* **REQUIRED WORK**:
Below is a listing with pictures. Repeat exactly the lines starting at the one holding "TP1: test point (SIG) -> test point (VC3)" and going on through the one holding "U2 pin out: VB3 -> AMP2", and leave every picture out.

====================

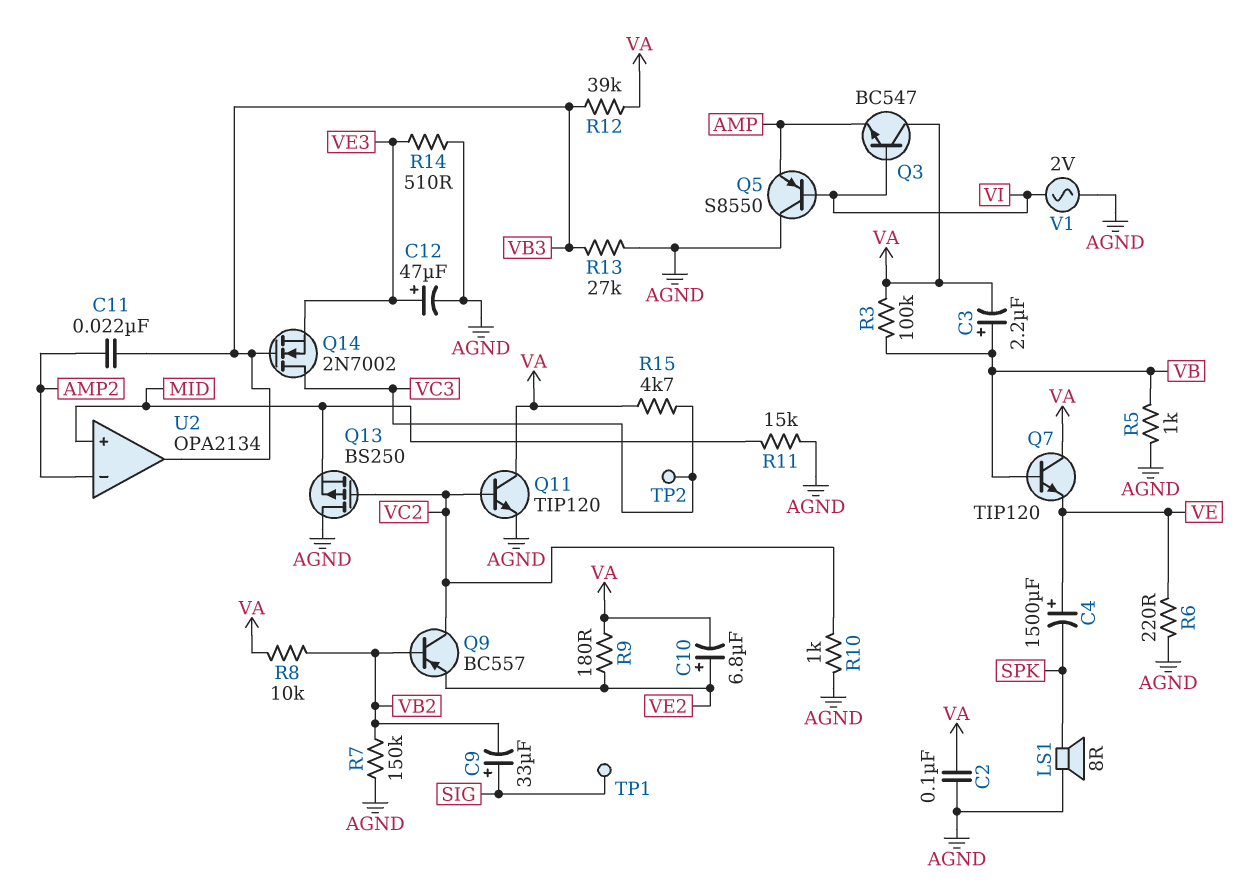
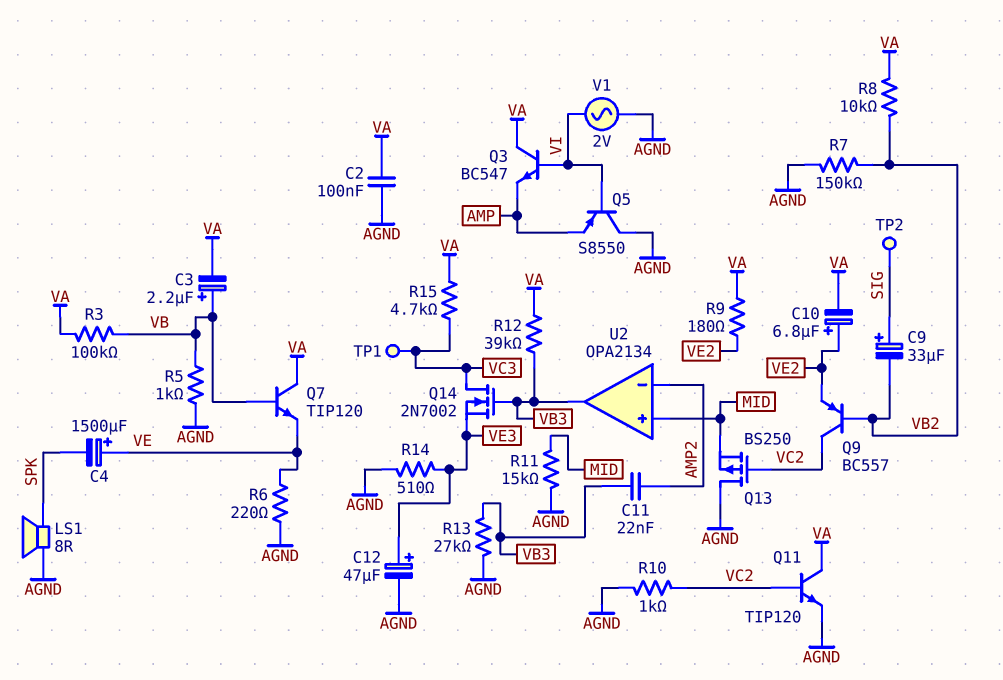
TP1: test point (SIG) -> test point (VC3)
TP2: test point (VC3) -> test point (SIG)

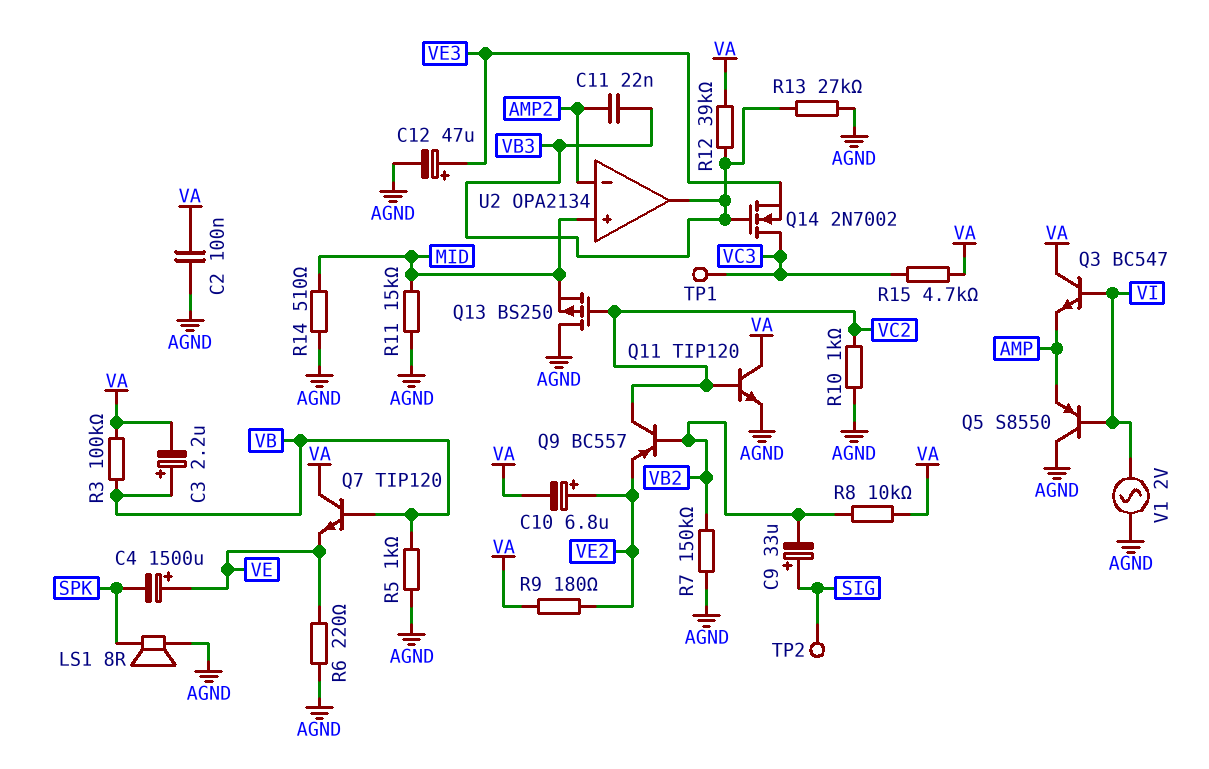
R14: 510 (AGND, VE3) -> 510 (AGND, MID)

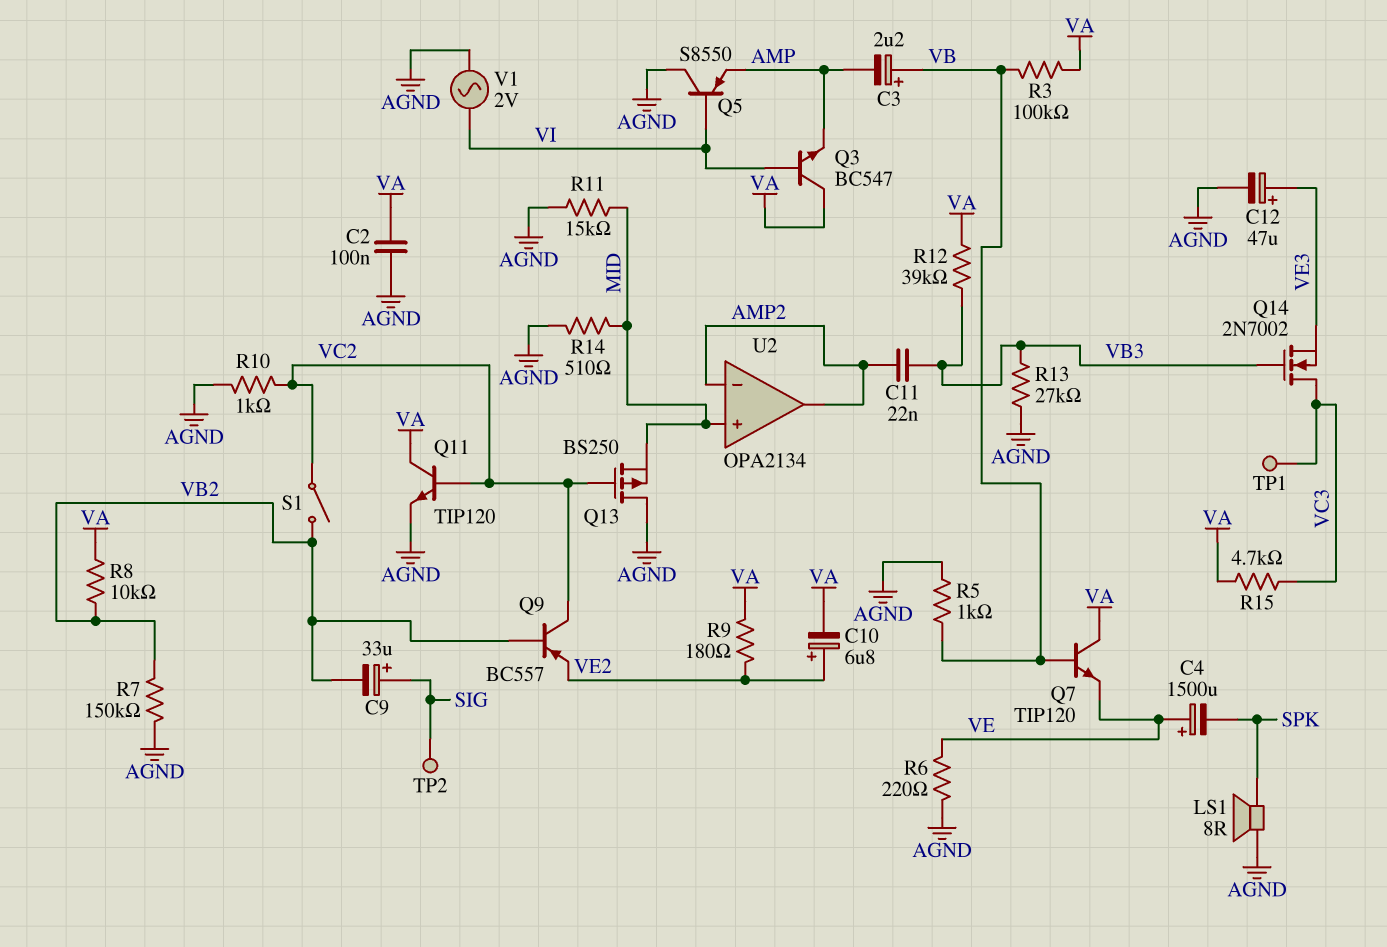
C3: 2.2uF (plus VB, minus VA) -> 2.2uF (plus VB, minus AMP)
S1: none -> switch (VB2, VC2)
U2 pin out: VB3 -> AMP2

====================

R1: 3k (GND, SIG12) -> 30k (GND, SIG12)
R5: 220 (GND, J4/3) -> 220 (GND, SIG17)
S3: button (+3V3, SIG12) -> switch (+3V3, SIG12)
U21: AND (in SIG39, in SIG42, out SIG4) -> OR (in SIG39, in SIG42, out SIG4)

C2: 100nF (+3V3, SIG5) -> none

====================

* **RESPONSE TO THE TASK**:
TP1: test point (SIG) -> test point (VC3)
TP2: test point (VC3) -> test point (SIG)

R14: 510 (AGND, VE3) -> 510 (AGND, MID)

C3: 2.2uF (plus VB, minus VA) -> 2.2uF (plus VB, minus AMP)
S1: none -> switch (VB2, VC2)
U2 pin out: VB3 -> AMP2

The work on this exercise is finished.